WHAT THE EXERCISE ASKS: How many lines of the listing below contain the string "greater", with uppercase and lowercase matched exactly? Reply with the number alone.

ENTRIES PROVIDED:
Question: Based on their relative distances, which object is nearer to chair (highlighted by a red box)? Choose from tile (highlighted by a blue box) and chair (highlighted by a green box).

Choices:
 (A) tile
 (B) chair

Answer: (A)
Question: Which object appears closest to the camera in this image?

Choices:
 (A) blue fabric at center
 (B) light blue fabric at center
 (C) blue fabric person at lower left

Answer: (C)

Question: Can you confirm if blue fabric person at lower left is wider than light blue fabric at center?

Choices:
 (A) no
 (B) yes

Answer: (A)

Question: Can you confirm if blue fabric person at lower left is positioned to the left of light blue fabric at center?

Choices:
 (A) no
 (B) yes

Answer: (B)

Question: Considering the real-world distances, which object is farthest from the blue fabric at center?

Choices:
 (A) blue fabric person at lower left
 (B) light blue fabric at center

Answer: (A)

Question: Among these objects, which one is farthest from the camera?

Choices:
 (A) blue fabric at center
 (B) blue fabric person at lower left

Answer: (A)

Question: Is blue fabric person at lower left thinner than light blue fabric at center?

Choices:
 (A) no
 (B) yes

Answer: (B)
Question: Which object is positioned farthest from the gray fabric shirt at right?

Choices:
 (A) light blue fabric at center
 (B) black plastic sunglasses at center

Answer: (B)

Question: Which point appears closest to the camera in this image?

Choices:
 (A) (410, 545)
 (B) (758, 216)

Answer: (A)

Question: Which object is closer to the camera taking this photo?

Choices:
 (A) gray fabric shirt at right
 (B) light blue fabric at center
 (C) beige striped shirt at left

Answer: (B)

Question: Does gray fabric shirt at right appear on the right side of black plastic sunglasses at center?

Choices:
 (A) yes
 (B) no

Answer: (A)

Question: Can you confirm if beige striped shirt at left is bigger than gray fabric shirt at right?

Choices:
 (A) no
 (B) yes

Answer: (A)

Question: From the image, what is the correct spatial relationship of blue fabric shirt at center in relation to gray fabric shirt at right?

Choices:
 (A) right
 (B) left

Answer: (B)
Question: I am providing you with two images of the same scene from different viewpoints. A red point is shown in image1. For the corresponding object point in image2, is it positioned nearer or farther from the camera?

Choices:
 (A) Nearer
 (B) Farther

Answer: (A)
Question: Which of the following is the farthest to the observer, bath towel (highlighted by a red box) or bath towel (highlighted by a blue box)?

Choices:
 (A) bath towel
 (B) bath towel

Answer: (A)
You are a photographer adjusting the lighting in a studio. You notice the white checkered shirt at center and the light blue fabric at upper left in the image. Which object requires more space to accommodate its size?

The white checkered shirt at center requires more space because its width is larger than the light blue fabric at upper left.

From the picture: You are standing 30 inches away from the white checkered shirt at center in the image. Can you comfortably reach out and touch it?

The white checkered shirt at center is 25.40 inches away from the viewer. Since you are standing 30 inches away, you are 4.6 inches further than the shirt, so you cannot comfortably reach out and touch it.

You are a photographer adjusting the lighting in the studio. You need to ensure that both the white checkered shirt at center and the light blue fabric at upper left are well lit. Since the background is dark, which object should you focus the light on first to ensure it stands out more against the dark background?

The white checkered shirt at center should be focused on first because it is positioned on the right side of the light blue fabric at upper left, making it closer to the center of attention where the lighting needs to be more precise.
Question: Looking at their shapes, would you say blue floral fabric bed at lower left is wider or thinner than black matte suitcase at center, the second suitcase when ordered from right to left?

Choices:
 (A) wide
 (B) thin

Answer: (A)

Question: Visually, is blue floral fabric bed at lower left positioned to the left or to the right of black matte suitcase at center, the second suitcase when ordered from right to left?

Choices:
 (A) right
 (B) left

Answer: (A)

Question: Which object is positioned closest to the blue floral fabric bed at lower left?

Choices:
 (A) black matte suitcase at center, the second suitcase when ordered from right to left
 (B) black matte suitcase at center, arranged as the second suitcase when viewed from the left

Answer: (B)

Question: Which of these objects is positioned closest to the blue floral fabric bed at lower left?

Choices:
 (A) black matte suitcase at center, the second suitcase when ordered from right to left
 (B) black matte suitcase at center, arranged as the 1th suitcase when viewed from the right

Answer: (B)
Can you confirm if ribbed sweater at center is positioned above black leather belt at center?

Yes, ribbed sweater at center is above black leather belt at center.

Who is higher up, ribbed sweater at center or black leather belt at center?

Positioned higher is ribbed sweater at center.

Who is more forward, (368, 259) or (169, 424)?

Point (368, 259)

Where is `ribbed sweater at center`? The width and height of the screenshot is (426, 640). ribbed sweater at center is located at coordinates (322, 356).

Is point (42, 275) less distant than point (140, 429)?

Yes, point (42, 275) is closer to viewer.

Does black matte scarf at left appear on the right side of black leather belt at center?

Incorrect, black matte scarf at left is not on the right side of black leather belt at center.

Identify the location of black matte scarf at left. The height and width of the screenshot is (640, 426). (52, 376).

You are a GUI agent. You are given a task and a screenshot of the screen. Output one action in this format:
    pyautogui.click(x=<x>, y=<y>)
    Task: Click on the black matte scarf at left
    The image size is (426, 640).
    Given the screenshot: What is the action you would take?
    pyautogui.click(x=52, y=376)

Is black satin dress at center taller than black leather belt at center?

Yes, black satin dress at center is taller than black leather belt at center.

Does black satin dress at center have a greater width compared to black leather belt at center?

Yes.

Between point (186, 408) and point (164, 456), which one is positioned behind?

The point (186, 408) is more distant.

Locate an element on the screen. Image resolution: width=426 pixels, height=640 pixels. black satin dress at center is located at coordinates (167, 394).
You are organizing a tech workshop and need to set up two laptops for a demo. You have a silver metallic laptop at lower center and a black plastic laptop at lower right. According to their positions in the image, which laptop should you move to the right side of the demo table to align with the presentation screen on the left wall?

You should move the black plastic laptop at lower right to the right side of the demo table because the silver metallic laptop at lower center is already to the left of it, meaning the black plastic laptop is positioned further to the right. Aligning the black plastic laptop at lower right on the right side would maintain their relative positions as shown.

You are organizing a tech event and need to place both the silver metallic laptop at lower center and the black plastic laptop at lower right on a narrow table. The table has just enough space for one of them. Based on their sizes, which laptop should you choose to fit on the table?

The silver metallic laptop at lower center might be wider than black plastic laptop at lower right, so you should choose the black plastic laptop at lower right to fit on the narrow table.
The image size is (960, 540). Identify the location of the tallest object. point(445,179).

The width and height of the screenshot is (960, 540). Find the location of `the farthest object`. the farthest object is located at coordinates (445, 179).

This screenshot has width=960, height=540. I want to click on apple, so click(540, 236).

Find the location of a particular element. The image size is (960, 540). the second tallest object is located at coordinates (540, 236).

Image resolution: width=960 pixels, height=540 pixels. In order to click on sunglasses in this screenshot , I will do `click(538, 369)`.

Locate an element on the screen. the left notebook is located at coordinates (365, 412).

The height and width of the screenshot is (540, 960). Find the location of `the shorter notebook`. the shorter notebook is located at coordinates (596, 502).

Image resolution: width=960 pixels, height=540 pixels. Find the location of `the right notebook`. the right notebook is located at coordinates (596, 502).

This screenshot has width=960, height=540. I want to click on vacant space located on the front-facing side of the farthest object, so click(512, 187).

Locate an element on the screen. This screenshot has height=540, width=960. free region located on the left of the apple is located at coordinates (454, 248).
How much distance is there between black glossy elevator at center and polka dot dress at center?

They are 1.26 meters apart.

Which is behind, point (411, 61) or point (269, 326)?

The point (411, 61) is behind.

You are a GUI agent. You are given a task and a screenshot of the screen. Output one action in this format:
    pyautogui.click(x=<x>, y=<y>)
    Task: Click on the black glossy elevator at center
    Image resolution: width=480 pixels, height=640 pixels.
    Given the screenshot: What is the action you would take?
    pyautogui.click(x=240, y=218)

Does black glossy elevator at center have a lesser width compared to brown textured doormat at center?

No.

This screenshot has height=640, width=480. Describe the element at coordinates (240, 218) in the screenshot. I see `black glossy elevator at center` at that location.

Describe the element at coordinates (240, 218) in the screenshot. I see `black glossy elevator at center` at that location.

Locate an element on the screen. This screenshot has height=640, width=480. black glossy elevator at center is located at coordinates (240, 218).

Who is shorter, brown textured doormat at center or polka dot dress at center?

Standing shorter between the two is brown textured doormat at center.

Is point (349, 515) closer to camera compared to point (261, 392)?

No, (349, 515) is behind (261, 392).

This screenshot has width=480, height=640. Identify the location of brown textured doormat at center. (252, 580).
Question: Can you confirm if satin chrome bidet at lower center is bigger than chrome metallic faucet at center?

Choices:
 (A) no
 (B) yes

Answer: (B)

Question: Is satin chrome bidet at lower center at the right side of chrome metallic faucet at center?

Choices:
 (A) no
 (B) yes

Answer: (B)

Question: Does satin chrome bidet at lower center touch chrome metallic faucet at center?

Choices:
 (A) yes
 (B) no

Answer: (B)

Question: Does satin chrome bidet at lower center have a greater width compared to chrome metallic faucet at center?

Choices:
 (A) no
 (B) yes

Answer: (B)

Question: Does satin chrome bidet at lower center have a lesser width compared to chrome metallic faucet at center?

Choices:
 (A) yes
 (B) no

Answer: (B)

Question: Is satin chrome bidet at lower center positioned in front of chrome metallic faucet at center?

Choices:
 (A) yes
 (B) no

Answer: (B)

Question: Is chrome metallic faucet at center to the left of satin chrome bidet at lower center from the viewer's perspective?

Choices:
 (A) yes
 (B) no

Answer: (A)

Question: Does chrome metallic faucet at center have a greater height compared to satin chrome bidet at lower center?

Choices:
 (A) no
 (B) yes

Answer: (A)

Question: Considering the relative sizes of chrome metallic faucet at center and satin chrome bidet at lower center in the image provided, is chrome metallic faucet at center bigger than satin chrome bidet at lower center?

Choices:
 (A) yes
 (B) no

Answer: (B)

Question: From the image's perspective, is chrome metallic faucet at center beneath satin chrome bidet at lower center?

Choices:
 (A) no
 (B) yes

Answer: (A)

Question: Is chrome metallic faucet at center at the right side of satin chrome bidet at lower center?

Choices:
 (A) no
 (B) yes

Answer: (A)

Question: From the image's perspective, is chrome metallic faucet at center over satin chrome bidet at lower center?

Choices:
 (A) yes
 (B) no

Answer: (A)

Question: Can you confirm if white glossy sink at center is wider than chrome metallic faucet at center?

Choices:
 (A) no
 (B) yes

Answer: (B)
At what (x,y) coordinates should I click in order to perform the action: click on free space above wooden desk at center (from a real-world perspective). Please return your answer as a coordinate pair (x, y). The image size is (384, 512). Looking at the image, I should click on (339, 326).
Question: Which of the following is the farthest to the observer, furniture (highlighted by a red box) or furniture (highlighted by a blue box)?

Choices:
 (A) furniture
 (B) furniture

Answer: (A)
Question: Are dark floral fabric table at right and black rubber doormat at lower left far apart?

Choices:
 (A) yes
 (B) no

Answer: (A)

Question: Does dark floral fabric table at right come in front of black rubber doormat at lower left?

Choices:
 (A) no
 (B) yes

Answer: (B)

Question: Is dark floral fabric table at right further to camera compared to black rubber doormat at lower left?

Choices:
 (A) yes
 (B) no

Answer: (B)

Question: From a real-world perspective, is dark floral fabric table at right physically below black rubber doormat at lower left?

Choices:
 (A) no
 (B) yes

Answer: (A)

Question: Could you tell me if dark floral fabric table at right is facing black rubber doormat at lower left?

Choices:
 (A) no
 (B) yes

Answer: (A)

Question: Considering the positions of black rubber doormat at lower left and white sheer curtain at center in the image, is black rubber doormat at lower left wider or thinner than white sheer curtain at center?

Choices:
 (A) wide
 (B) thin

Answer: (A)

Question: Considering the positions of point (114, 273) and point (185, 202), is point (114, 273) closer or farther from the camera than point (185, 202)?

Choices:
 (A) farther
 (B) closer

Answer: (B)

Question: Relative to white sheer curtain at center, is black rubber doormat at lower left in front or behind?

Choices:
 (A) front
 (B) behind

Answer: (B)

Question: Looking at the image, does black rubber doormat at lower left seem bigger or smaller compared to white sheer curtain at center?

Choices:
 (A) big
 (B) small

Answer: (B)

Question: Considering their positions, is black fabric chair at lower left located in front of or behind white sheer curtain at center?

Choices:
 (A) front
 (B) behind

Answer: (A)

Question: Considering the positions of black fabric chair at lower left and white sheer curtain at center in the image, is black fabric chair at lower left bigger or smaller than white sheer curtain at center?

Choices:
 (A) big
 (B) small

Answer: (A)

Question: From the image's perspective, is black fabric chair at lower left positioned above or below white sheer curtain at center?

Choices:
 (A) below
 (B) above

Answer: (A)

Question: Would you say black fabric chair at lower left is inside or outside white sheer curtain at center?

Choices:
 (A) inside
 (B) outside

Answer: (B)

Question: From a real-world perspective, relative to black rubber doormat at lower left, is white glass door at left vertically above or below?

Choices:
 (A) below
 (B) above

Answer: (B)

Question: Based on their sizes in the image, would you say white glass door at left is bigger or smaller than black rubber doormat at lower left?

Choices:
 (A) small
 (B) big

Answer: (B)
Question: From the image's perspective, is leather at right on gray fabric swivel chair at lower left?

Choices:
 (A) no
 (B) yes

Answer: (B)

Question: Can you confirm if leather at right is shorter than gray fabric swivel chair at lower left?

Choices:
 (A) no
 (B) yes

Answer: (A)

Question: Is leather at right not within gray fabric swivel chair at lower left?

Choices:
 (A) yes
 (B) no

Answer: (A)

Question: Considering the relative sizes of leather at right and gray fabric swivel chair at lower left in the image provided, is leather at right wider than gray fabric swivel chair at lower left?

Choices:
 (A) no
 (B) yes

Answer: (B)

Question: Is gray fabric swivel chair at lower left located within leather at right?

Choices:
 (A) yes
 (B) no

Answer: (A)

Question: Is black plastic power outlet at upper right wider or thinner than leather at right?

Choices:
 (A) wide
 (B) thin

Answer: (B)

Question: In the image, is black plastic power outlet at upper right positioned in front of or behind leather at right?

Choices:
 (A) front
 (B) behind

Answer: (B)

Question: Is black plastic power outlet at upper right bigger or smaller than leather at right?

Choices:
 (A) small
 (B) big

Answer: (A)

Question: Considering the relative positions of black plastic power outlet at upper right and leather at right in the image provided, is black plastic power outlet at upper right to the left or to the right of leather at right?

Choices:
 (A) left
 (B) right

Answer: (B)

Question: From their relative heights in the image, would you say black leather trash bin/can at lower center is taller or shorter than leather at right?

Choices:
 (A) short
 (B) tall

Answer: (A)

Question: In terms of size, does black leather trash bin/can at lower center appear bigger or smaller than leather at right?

OUTPUT: 3